----- DATA PROVIDED -----
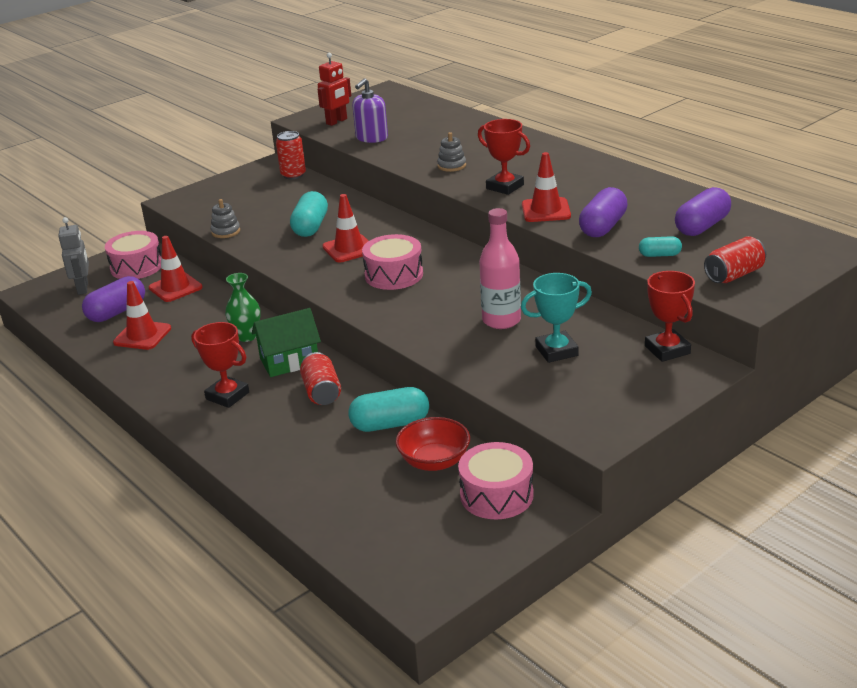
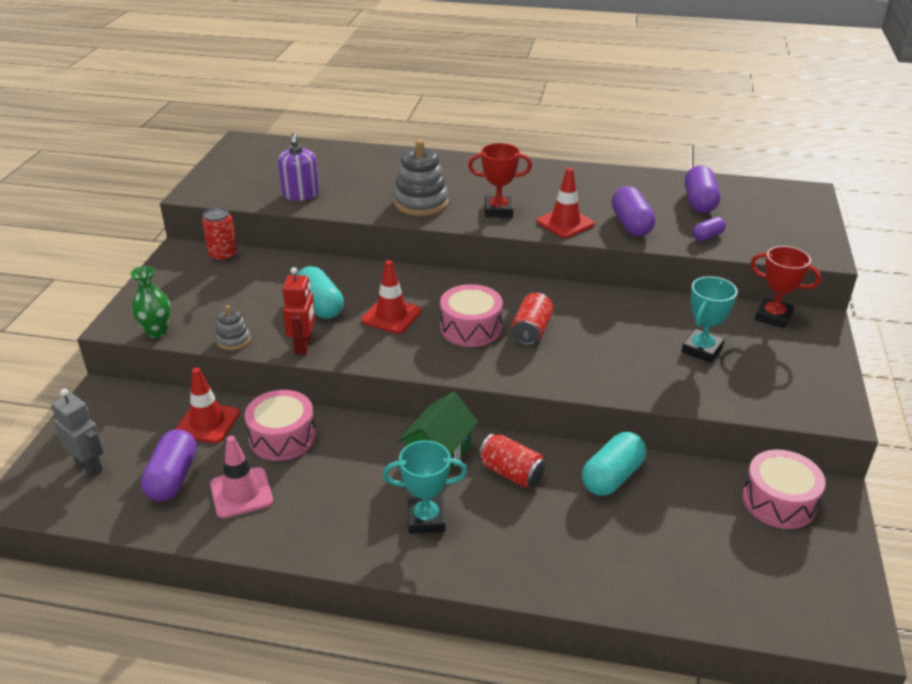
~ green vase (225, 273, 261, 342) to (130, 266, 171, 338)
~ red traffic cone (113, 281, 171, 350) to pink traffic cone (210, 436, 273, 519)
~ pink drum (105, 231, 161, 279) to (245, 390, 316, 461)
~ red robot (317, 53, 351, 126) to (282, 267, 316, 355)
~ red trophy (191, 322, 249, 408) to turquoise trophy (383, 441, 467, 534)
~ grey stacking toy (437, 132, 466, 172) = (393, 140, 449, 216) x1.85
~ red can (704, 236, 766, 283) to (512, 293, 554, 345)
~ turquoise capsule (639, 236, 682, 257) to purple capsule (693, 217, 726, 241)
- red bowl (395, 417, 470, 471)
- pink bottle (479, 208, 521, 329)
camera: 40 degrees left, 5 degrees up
-----
Reproduce exactly the line bearing "293, 554, 345)" and all the lines that come after it in the records above; add nothing.

~ red can (704, 236, 766, 283) to (512, 293, 554, 345)
~ turquoise capsule (639, 236, 682, 257) to purple capsule (693, 217, 726, 241)
- red bowl (395, 417, 470, 471)
- pink bottle (479, 208, 521, 329)
camera: 40 degrees left, 5 degrees up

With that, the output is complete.